* Assignment *
From the listing below, return every line with the string "blue" in it.

* Data for this task *
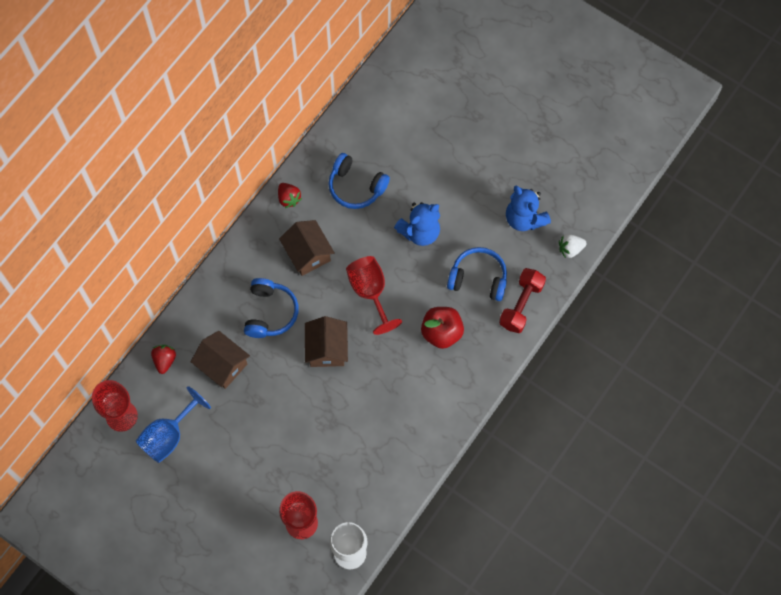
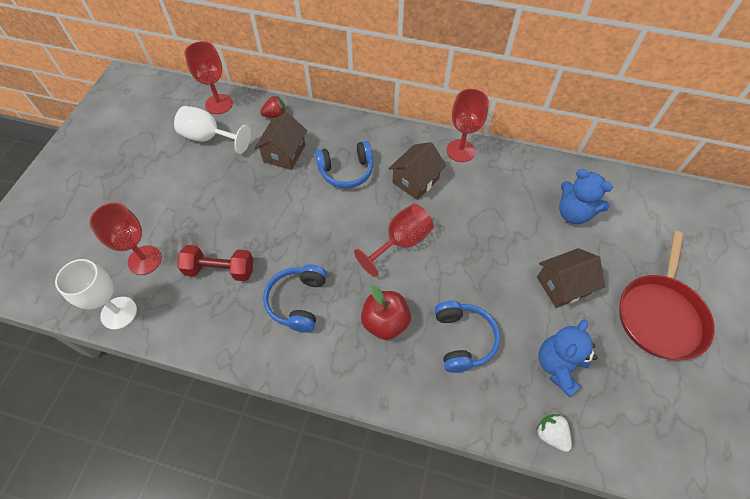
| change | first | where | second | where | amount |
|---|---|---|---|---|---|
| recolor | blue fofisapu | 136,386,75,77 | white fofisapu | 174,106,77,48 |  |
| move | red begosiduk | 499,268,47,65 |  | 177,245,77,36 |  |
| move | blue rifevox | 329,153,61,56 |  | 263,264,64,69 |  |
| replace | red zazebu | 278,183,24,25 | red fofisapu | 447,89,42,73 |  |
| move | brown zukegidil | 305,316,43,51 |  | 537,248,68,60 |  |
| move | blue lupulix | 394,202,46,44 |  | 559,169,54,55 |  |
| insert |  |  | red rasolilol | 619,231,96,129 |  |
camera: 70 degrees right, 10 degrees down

* Exercise result *
| recolor | blue fofisapu | 136,386,75,77 | white fofisapu | 174,106,77,48 |  |
| move | blue rifevox | 329,153,61,56 |  | 263,264,64,69 |  |
| move | blue lupulix | 394,202,46,44 |  | 559,169,54,55 |  |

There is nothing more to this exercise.